▶ SUPPLIED ENTRIES:
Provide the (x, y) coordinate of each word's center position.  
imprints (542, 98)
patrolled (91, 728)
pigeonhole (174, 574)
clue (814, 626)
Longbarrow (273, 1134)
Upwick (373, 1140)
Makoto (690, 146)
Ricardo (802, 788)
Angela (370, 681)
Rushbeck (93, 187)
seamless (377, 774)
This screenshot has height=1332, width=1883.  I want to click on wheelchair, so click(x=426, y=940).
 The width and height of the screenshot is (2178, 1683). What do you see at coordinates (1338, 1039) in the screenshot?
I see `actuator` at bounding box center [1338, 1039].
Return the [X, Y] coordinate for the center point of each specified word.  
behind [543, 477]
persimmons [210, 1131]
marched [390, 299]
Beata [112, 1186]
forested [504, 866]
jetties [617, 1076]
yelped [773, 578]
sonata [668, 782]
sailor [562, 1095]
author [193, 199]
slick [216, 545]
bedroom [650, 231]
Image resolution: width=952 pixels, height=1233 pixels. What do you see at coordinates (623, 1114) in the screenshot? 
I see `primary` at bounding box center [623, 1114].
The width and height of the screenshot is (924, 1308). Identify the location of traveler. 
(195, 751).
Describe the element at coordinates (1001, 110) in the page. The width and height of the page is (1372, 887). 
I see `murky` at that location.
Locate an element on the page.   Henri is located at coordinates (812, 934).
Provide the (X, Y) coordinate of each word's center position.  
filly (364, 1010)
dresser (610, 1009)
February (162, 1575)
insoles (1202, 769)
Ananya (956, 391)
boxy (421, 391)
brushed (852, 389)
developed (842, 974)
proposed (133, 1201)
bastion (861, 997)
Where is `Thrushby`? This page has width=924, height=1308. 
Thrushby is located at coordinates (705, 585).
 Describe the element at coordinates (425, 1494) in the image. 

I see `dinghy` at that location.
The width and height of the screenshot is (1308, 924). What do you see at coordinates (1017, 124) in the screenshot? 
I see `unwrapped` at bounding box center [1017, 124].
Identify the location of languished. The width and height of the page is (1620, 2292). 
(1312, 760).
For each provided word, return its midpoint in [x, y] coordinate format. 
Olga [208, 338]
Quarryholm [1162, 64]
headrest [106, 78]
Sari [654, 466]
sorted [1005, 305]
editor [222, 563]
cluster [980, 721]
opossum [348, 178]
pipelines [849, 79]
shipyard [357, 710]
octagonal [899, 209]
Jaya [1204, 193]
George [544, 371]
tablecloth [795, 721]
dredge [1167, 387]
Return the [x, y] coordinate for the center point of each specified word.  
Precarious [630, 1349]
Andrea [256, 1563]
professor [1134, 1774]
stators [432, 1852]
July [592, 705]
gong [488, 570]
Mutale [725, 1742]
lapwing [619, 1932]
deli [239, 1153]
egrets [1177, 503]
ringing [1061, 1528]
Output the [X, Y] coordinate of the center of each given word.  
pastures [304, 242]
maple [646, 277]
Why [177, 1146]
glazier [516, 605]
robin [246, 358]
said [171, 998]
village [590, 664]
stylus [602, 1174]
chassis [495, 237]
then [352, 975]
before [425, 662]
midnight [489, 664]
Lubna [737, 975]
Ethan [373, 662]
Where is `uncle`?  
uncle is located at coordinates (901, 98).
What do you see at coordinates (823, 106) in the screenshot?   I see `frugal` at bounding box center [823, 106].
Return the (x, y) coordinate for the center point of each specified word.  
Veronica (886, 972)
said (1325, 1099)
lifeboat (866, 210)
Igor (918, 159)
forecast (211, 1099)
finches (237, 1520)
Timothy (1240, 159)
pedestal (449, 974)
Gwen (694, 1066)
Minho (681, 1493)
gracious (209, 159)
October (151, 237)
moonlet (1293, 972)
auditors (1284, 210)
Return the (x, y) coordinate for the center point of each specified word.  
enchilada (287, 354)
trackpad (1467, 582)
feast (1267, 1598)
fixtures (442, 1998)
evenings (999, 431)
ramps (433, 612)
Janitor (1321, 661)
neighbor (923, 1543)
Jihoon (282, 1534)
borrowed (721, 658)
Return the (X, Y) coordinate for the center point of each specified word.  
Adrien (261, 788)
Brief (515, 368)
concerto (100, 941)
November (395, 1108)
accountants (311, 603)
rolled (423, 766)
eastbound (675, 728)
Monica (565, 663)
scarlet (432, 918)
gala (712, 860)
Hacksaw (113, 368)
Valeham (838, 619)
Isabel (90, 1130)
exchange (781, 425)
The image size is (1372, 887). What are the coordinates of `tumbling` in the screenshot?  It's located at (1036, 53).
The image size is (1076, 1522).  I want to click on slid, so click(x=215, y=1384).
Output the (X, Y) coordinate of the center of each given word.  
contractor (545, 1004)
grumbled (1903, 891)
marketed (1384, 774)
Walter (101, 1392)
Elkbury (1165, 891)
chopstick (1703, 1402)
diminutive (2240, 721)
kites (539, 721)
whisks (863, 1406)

▶ WORK REQUIRED:
Switch "center point" to "middle point" everywhere it appears in the listing, and write out the whole listing again with nothing else changed.

▶ ANSWER FOR THE TASK:
Provide the (x, y) coordinate of each word's center position.  
imprints (542, 98)
patrolled (91, 728)
pigeonhole (174, 574)
clue (814, 626)
Longbarrow (273, 1134)
Upwick (373, 1140)
Makoto (690, 146)
Ricardo (802, 788)
Angela (370, 681)
Rushbeck (93, 187)
seamless (377, 774)
This screenshot has height=1332, width=1883.  I want to click on wheelchair, so click(x=426, y=940).
 The width and height of the screenshot is (2178, 1683). What do you see at coordinates (1338, 1039) in the screenshot?
I see `actuator` at bounding box center [1338, 1039].
Return the [X, Y] coordinate for the middle point of each specified word.  
behind [543, 477]
persimmons [210, 1131]
marched [390, 299]
Beata [112, 1186]
forested [504, 866]
jetties [617, 1076]
yelped [773, 578]
sonata [668, 782]
sailor [562, 1095]
author [193, 199]
slick [216, 545]
bedroom [650, 231]
Image resolution: width=952 pixels, height=1233 pixels. What do you see at coordinates (623, 1114) in the screenshot? 
I see `primary` at bounding box center [623, 1114].
The width and height of the screenshot is (924, 1308). Identify the location of traveler. 
(195, 751).
Describe the element at coordinates (1001, 110) in the page. The width and height of the page is (1372, 887). 
I see `murky` at that location.
Locate an element on the page.   Henri is located at coordinates (812, 934).
Provide the (X, Y) coordinate of each word's center position.  
filly (364, 1010)
dresser (610, 1009)
February (162, 1575)
insoles (1202, 769)
Ananya (956, 391)
boxy (421, 391)
brushed (852, 389)
developed (842, 974)
proposed (133, 1201)
bastion (861, 997)
Where is `Thrushby`? This page has width=924, height=1308. 
Thrushby is located at coordinates (705, 585).
 Describe the element at coordinates (425, 1494) in the image. 

I see `dinghy` at that location.
The width and height of the screenshot is (1308, 924). What do you see at coordinates (1017, 124) in the screenshot? 
I see `unwrapped` at bounding box center [1017, 124].
Identify the location of languished. The width and height of the page is (1620, 2292). 
(1312, 760).
For each provided word, return its midpoint in [x, y] coordinate format. 
Olga [208, 338]
Quarryholm [1162, 64]
headrest [106, 78]
Sari [654, 466]
sorted [1005, 305]
editor [222, 563]
cluster [980, 721]
opossum [348, 178]
pipelines [849, 79]
shipyard [357, 710]
octagonal [899, 209]
Jaya [1204, 193]
George [544, 371]
tablecloth [795, 721]
dredge [1167, 387]
Return the [x, y] coordinate for the middle point of each specified word.  
Precarious [630, 1349]
Andrea [256, 1563]
professor [1134, 1774]
stators [432, 1852]
July [592, 705]
gong [488, 570]
Mutale [725, 1742]
lapwing [619, 1932]
deli [239, 1153]
egrets [1177, 503]
ringing [1061, 1528]
Output the [X, Y] coordinate of the center of each given word.  
pastures [304, 242]
maple [646, 277]
Why [177, 1146]
glazier [516, 605]
robin [246, 358]
said [171, 998]
village [590, 664]
stylus [602, 1174]
chassis [495, 237]
then [352, 975]
before [425, 662]
midnight [489, 664]
Lubna [737, 975]
Ethan [373, 662]
Where is `uncle`?  
uncle is located at coordinates (901, 98).
What do you see at coordinates (823, 106) in the screenshot?   I see `frugal` at bounding box center [823, 106].
Return the (x, y) coordinate for the middle point of each specified word.  
Veronica (886, 972)
said (1325, 1099)
lifeboat (866, 210)
Igor (918, 159)
forecast (211, 1099)
finches (237, 1520)
Timothy (1240, 159)
pedestal (449, 974)
Gwen (694, 1066)
Minho (681, 1493)
gracious (209, 159)
October (151, 237)
moonlet (1293, 972)
auditors (1284, 210)
Return the (x, y) coordinate for the middle point of each specified word.  
enchilada (287, 354)
trackpad (1467, 582)
feast (1267, 1598)
fixtures (442, 1998)
evenings (999, 431)
ramps (433, 612)
Janitor (1321, 661)
neighbor (923, 1543)
Jihoon (282, 1534)
borrowed (721, 658)
Return the (X, Y) coordinate for the middle point of each specified word.  
Adrien (261, 788)
Brief (515, 368)
concerto (100, 941)
November (395, 1108)
accountants (311, 603)
rolled (423, 766)
eastbound (675, 728)
Monica (565, 663)
scarlet (432, 918)
gala (712, 860)
Hacksaw (113, 368)
Valeham (838, 619)
Isabel (90, 1130)
exchange (781, 425)
The image size is (1372, 887). What are the coordinates of `tumbling` in the screenshot?  It's located at (1036, 53).
The image size is (1076, 1522).  I want to click on slid, so click(x=215, y=1384).
Output the (X, Y) coordinate of the center of each given word.  
contractor (545, 1004)
grumbled (1903, 891)
marketed (1384, 774)
Walter (101, 1392)
Elkbury (1165, 891)
chopstick (1703, 1402)
diminutive (2240, 721)
kites (539, 721)
whisks (863, 1406)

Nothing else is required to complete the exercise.